* **SHORT TASK**
Return every line of the entries below word for word, leaving out the pictures.
START TASK INPUT
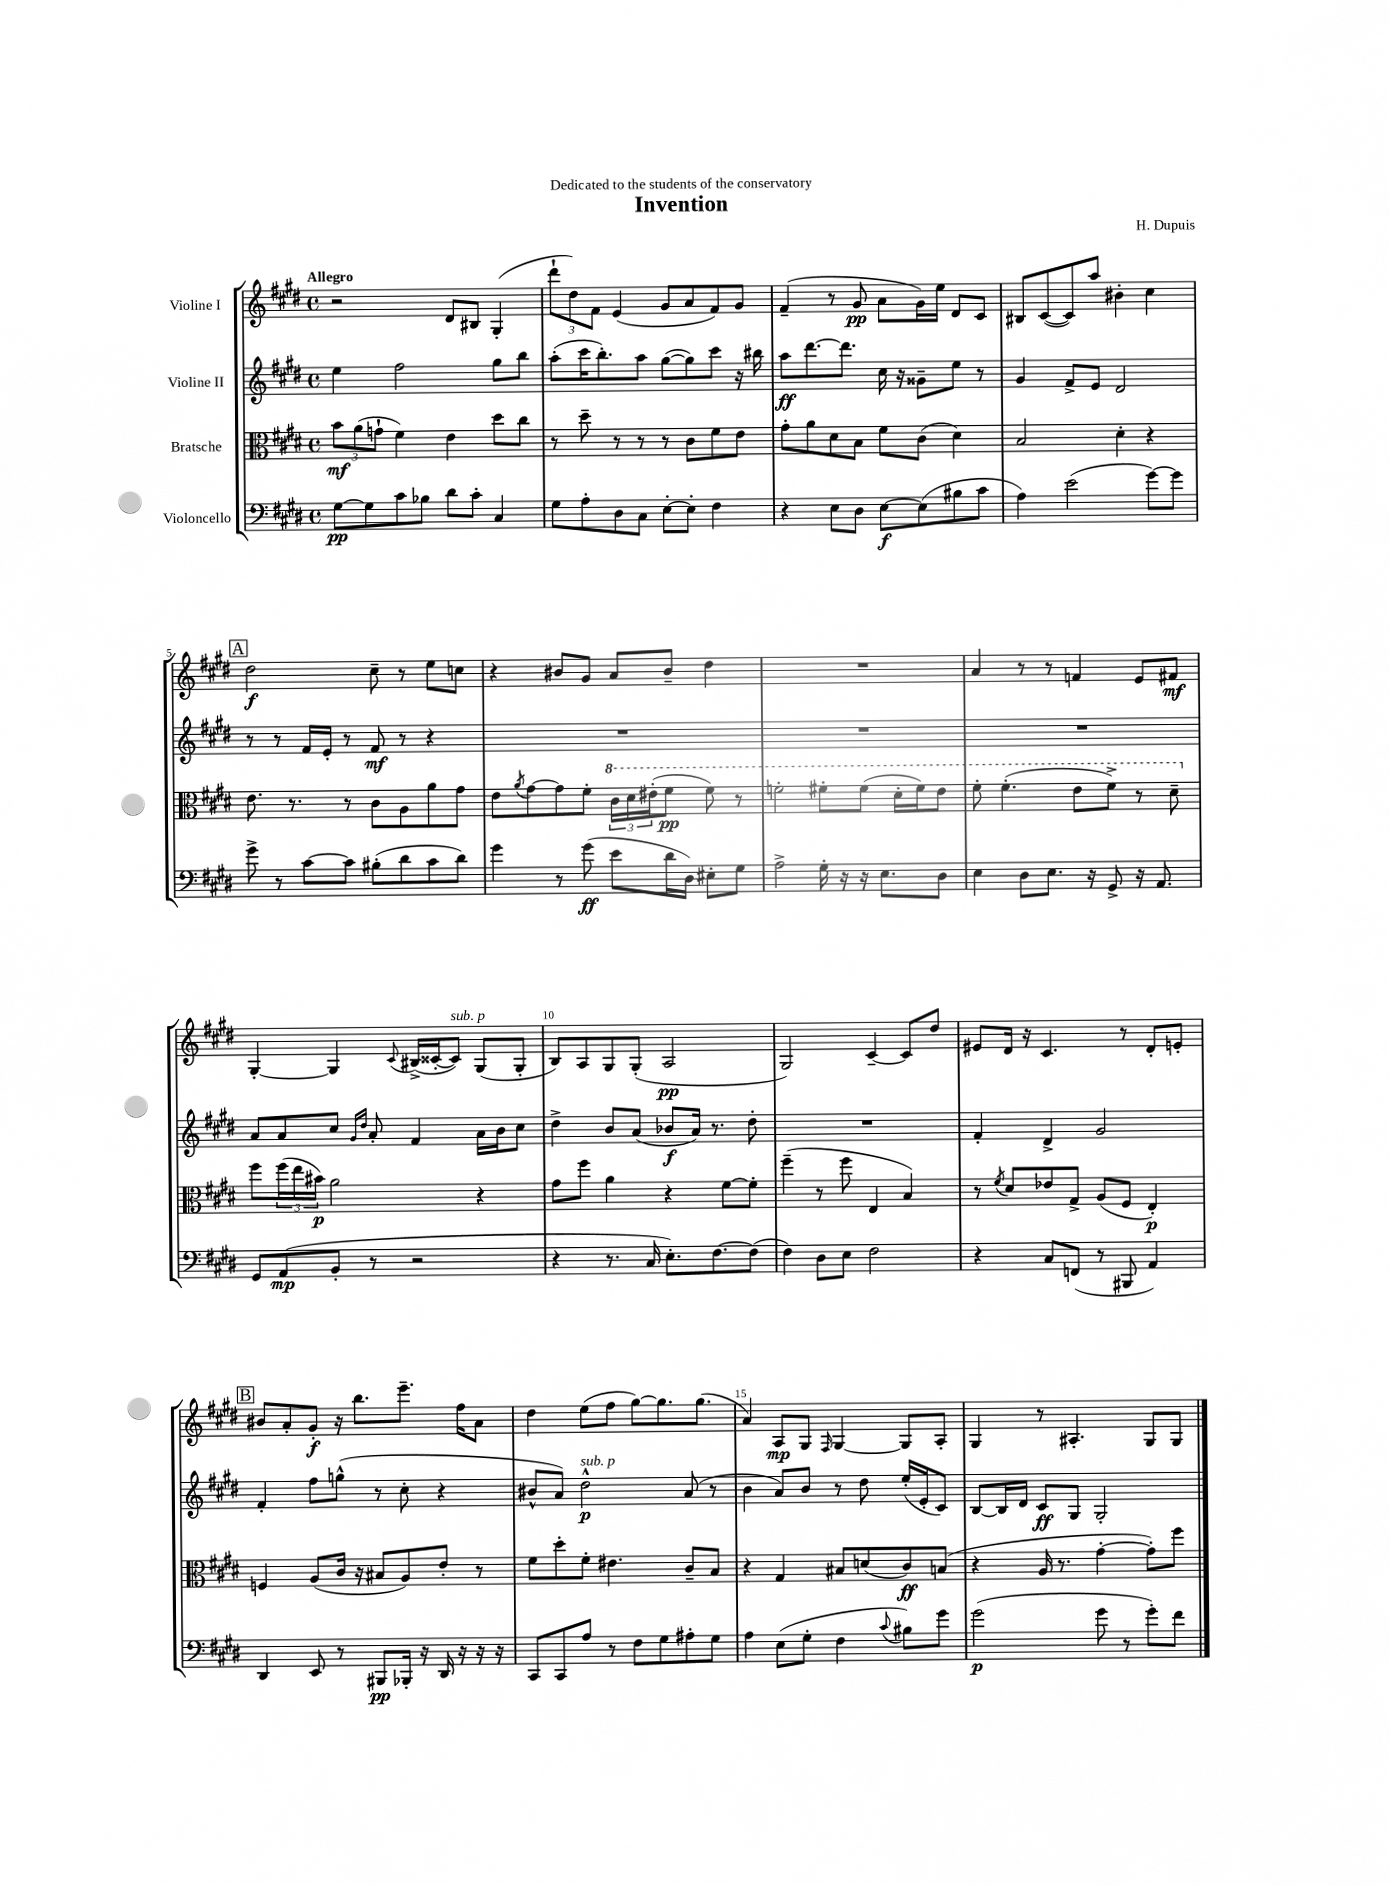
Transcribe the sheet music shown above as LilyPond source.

\header { title = "Invention" composer = "H. Dupuis" dedication = "Dedicated to the students of the conservatory" }
<<
\new StaffGroup <<
\new Staff = "s0" \with { instrumentName = "Violine I" } {
    \clef treble \key e \major \defaultTimeSignature \time 4/4 \tempo "Allegro"
    r2 dis'8 bis8 gis4-.( |
    \tuplet 3/2 { dis'''8-! dis''8) fis'8 } e'4( gis'8 a'8 fis'8) gis'8 |
    fis'4--( r8 gis'8\pp a'8 gis'16) e''16 dis'8 cis'8 |
    bis8 cis'8~( cis'8) a''8 bis'4-. cis''4 |
    \mark \markup { \box "A" } dis''2\f cis''8-- r8 e''8 c''8 |
    r4 bis'8 gis'8 a'8 bis'8-- dis''4 |
    R1 |
    a'4 r8 r8 f'4 e'8 fis'8\mf |
    gis4~-. gis4 \appoggiatura { cis'8 } bis16->( cisis'16~-. cisis'8^\markup { \italic "sub. p" }) gis8( gis8-. |
    b8) a8 gis8 gis8-.( a2\pp |
    gis2) cis'4~-- cis'8 dis''8 |
    eis'8 dis'16 r16 cis'4. r8 dis'8-. e'8-. |
    \mark \markup { \box "B" } bis'8 a'8-. gis'8-.\f r16 b''8. e'''8.-- fis''16 a'8 |
    dis''4 e''8( fis''8 gis''8~) gis''8. gis''8.( |
    a'4) a8\mp gis8 \grace { fis16 } gis4~ gis8 a8-. |
    gis4 r8 ais4.-. gis8 gis8 \bar "|." |
}
\new Staff = "s1" \with { instrumentName = "Violine II" } {
    \clef treble \key e \major \defaultTimeSignature \time 4/4
    e''4 fis''2 gis''8 b''8 |
    a''8-.( cis'''16 b''8.-.) a''8 gis''8~( gis''8) cis'''8 r16 bis''16 |
    a''8\ff dis'''8.~ dis'''8. cis''16 r16 gisis'8-- e''8 r8 |
    gis'4 fis'8-> e'8 dis'2 |
    \mark \markup { \box "A" } r8 r8 fis'16 e'16-. r8 fis'8\mf r8 r4 |
    R1 |
    R1 |
    R1 |
    a'8 a'8 cis''8 \grace { gis'16 dis''16 } a'8-. fis'4 a'16 b'16 cis''8 |
    dis''4-> b'8 a'8( bes'8\f a'16) r8. dis''8-. |
    R1 |
    fis'4-. dis'4-> gis'2 |
    \mark \markup { \box "B" } fis'4-. fis''8 g''8-^( r8 cis''8-. r4 |
    bis'8-^ a'8) dis''2-^\p^\markup { \italic "sub. p" } a'8( r8 |
    b'4 a'8) b'8 r8 dis''8 e''16-.( e'16-. cis'8) |
    b8~ b16 dis'16 cis'8\ff gis8 gis2-. \bar "|." |
}
\new Staff = "s2" \with { instrumentName = "Bratsche" } {
    \clef alto \key e \major \defaultTimeSignature \time 4/4
    \tuplet 3/2 { b'8\mf a'8( g'8-! } fis'4) e'4 dis''8 cis''8 |
    r8 dis''8-- r8 r8 r8 cis'8 fis'8 e'8 |
    gis'8-. a'8 dis'8 b8 fis'8 cis'8( dis'4) |
    b2 dis'4-. r4 |
    \mark \markup { \box "A" } e'8. r8. r8 cis'8 a8 a'8 gis'8 |
    e'8 \acciaccatura { a'8 } gis'8~ gis'8 fis'8-. \tuplet 3/2 { \ottava #1 cis''16 dis''16 eis''16-.( } fis''8\pp fis''8) r8 |
    f''2-. fis''8-. fis''8( dis''16-. fis''16) e''8 |
    fis''8-. fis''4.-.( e''8 fis''8->) r8 dis''8-- \ottava #0 |
    fis''8 \tuplet 3/2 { fis''16( e''16 bis'16\p) } a'2 r4 |
    gis'8 fis''8 a'4 r4 fis'8~ fis'8-. |
    fis''4--( r8 fis''8 e4 b4) |
    r8 \acciaccatura { fis'8 } dis'8 ees'8 gis8-> a8( fis8 e4-.\p) |
    \mark \markup { \box "B" } f4 a8( cis'16 r16 bis8 a8) e'8-. r8 |
    fis'8 dis''8-. fis'8-. eis'4. cis'8-- b8 |
    r4 gis4 bis8 d'8( cis'8\ff) b8( |
    r4 a16 r8. gis'4~-. gis'8-.) fis''8 \bar "|." |
}
\new Staff = "s3" \with { instrumentName = "Violoncello" } {
    \clef bass \key e \major \defaultTimeSignature \time 4/4
    gis8~\pp gis8 cis'8 bes8 dis'8 cis'8-. cis4 |
    gis8 a8-. dis8 cis8 e8~-. e8-. fis4 |
    r4 e8 dis8 e8~\f e8( bis8 cis'8 |
    a4) e'2( gis'8~) gis'8 |
    \mark \markup { \box "A" } gis'8-> r8 cis'8~ cis'8 bis8-.( dis'8 cis'8 dis'8) |
    gis'4 r8 gis'8\ff( e'8 dis'16 dis16) eis8-. gis8 |
    a2-> gis16-. r16 r16 e8. dis8 |
    e4 dis8 e8. r16 gis,8-> r16 a,8. |
    gis,8 a,8\mp( b,8-. r8 r2 |
    r4 r8. cis16 e8.-.) fis8.~ fis8( |
    fis4) dis8 e8 fis2 |
    r4 cis8 f,8( r8 bis,,8 a,4) |
    \mark \markup { \box "B" } dis,4 e,8 r8 bis,,8\pp bes,,16-. r16 dis,16 r16 r16 r16 |
    cis,8 cis,8 a8 r8 fis8 gis8 ais8-. gis8 |
    a4 e8( gis8-. fis4 \appoggiatura { cis'8 } bis8) gis'8 |
    gis'2\p( gis'8 r8 gis'8-.) fis'8 \bar "|." |
}
>>
>>
\layout { \context { \Score \override BarNumber.break-visibility = ##(#f #t #t) barNumberVisibility = #(every-nth-bar-number-visible 5) } }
END TASK INPUT
* **RESPONSE BELOW**
Transcribe the sheet music shown above as LilyPond source.

\header { title = "Invention" composer = "H. Dupuis" dedication = "Dedicated to the students of the conservatory" }
<<
\new StaffGroup <<
\new Staff = "s0" \with { instrumentName = "Violine I" } {
    \clef treble \key e \major \defaultTimeSignature \time 4/4 \tempo "Allegro"
    r2 dis'8 bis8 gis4-.( |
    \tuplet 3/2 { dis'''8-! dis''8) fis'8 } e'4( gis'8 a'8 fis'8) gis'8 |
    fis'4--( r8 gis'8\pp a'8 gis'16) e''16 dis'8 cis'8 |
    bis8 cis'8~( cis'8) a''8 bis'4-. cis''4 |
    \mark \markup { \box "A" } dis''2\f cis''8-- r8 e''8 c''8 |
    r4 bis'8 gis'8 a'8 bis'8-- dis''4 |
    R1 |
    a'4 r8 r8 f'4 e'8 fis'8\mf |
    gis4~-. gis4 \appoggiatura { cis'8 } bis16->( cisis'16~-. cisis'8^\markup { \italic "sub. p" }) gis8( gis8-. |
    b8) a8 gis8 gis8-.( a2\pp |
    gis2) cis'4~-- cis'8 dis''8 |
    eis'8 dis'16 r16 cis'4. r8 dis'8-. e'8-. |
    \mark \markup { \box "B" } bis'8 a'8-. gis'8-.\f r16 b''8. e'''8.-- fis''16 a'8 |
    dis''4 e''8( fis''8 gis''8~) gis''8. gis''8.( |
    a'4) a8\mp gis8 \grace { fis16 } gis4~ gis8 a8-. |
    gis4 r8 ais4.-. gis8 gis8 \bar "|." |
}
\new Staff = "s1" \with { instrumentName = "Violine II" } {
    \clef treble \key e \major \defaultTimeSignature \time 4/4
    e''4 fis''2 gis''8 b''8 |
    a''8-.( cis'''16 b''8.-.) a''8 gis''8~( gis''8) cis'''8 r16 bis''16 |
    a''8\ff dis'''8.~ dis'''8. cis''16 r16 gisis'8-- e''8 r8 |
    gis'4 fis'8-> e'8 dis'2 |
    \mark \markup { \box "A" } r8 r8 fis'16 e'16-. r8 fis'8\mf r8 r4 |
    R1 |
    R1 |
    R1 |
    a'8 a'8 cis''8 \grace { gis'16 dis''16 } a'8-. fis'4 a'16 b'16 cis''8 |
    dis''4-> b'8 a'8( bes'8\f a'16) r8. dis''8-. |
    R1 |
    fis'4-. dis'4-> gis'2 |
    \mark \markup { \box "B" } fis'4-. fis''8 g''8-^( r8 cis''8-. r4 |
    bis'8-^ a'8) dis''2-^\p^\markup { \italic "sub. p" } a'8( r8 |
    b'4 a'8) b'8 r8 dis''8 e''16-.( e'16-. cis'8) |
    b8~ b16 dis'16 cis'8\ff gis8 gis2-. \bar "|." |
}
\new Staff = "s2" \with { instrumentName = "Bratsche" } {
    \clef alto \key e \major \defaultTimeSignature \time 4/4
    \tuplet 3/2 { b'8\mf a'8( g'8-! } fis'4) e'4 dis''8 cis''8 |
    r8 dis''8-- r8 r8 r8 cis'8 fis'8 e'8 |
    gis'8-. a'8 dis'8 b8 fis'8 cis'8( dis'4) |
    b2 dis'4-. r4 |
    \mark \markup { \box "A" } e'8. r8. r8 cis'8 a8 a'8 gis'8 |
    e'8 \acciaccatura { a'8 } gis'8~ gis'8 fis'8-. \tuplet 3/2 { \ottava #1 cis''16 dis''16 eis''16-.( } fis''8\pp fis''8) r8 |
    f''2-. fis''8-. fis''8( dis''16-. fis''16) e''8 |
    fis''8-. fis''4.-.( e''8 fis''8->) r8 dis''8-- \ottava #0 |
    fis''8 \tuplet 3/2 { fis''16( e''16 bis'16\p) } a'2 r4 |
    gis'8 fis''8 a'4 r4 fis'8~ fis'8-. |
    fis''4--( r8 fis''8 e4 b4) |
    r8 \acciaccatura { fis'8 } dis'8 ees'8 gis8-> a8( fis8 e4-.\p) |
    \mark \markup { \box "B" } f4 a8( cis'16 r16 bis8 a8) e'8-. r8 |
    fis'8 dis''8-. fis'8-. eis'4. cis'8-- b8 |
    r4 gis4 bis8 d'8( cis'8\ff) b8( |
    r4 a16 r8. gis'4~-. gis'8-.) fis''8 \bar "|." |
}
\new Staff = "s3" \with { instrumentName = "Violoncello" } {
    \clef bass \key e \major \defaultTimeSignature \time 4/4
    gis8~\pp gis8 cis'8 bes8 dis'8 cis'8-. cis4 |
    gis8 a8-. dis8 cis8 e8~-. e8-. fis4 |
    r4 e8 dis8 e8~\f e8( bis8 cis'8 |
    a4) e'2( gis'8~) gis'8 |
    \mark \markup { \box "A" } gis'8-> r8 cis'8~ cis'8 bis8-.( dis'8 cis'8 dis'8) |
    gis'4 r8 gis'8\ff( e'8 dis'16 dis16) eis8-. gis8 |
    a2-> gis16-. r16 r16 e8. dis8 |
    e4 dis8 e8. r16 gis,8-> r16 a,8. |
    gis,8 a,8\mp( b,8-. r8 r2 |
    r4 r8. cis16 e8.-.) fis8.~ fis8( |
    fis4) dis8 e8 fis2 |
    r4 cis8 f,8( r8 bis,,8 a,4) |
    \mark \markup { \box "B" } dis,4 e,8 r8 bis,,8\pp bes,,16-. r16 dis,16 r16 r16 r16 |
    cis,8 cis,8 a8 r8 fis8 gis8 ais8-. gis8 |
    a4 e8( gis8-. fis4 \appoggiatura { cis'8 } bis8) gis'8 |
    gis'2\p( gis'8 r8 gis'8-.) fis'8 \bar "|." |
}
>>
>>
\layout { \context { \Score \override BarNumber.break-visibility = ##(#f #t #t) barNumberVisibility = #(every-nth-bar-number-visible 5) } }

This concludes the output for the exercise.